[Opening Information shown section]

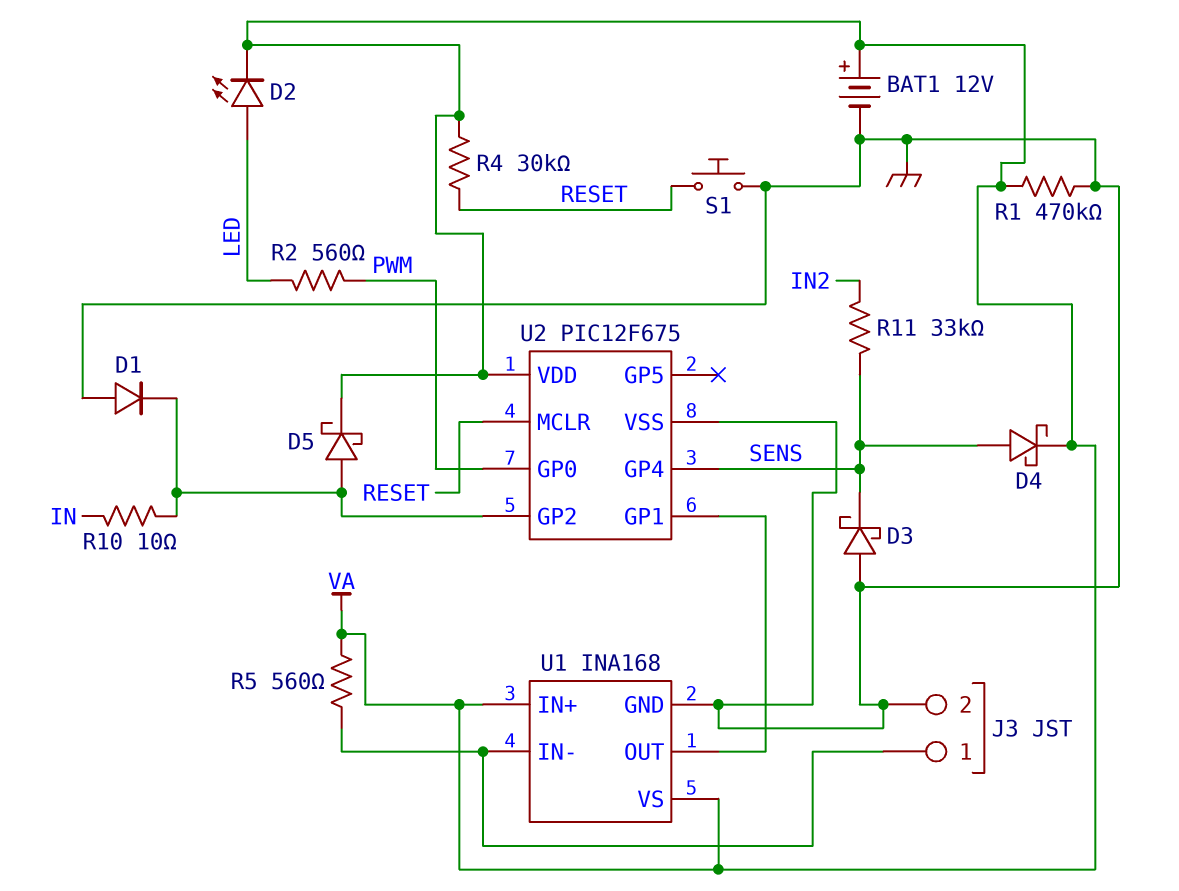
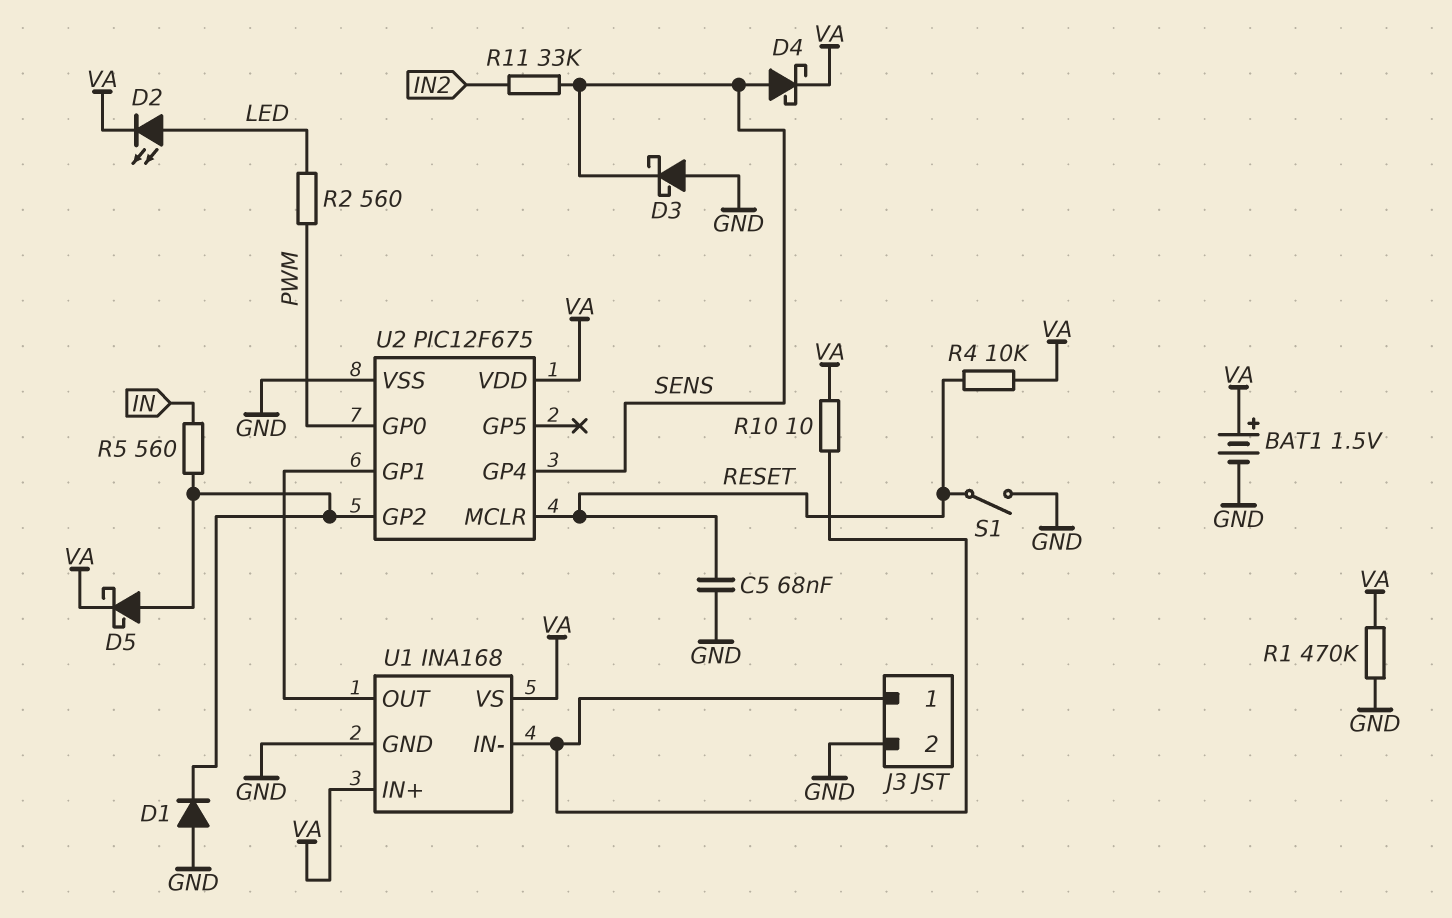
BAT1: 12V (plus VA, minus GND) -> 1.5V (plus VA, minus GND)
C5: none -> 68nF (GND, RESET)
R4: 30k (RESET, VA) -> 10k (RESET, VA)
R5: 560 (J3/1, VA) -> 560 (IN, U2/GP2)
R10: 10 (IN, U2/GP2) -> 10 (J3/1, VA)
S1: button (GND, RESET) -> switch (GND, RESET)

[Closing Information shown section]

**Exercise brief:** Please write out, exactly as they appear, the lines from the one containing "R5: 560 (J3/1, VA) -> 560 (IN, U2/GP2)" through the last line of the records above, and nothing more.

**Expected answer:**
R5: 560 (J3/1, VA) -> 560 (IN, U2/GP2)
R10: 10 (IN, U2/GP2) -> 10 (J3/1, VA)
S1: button (GND, RESET) -> switch (GND, RESET)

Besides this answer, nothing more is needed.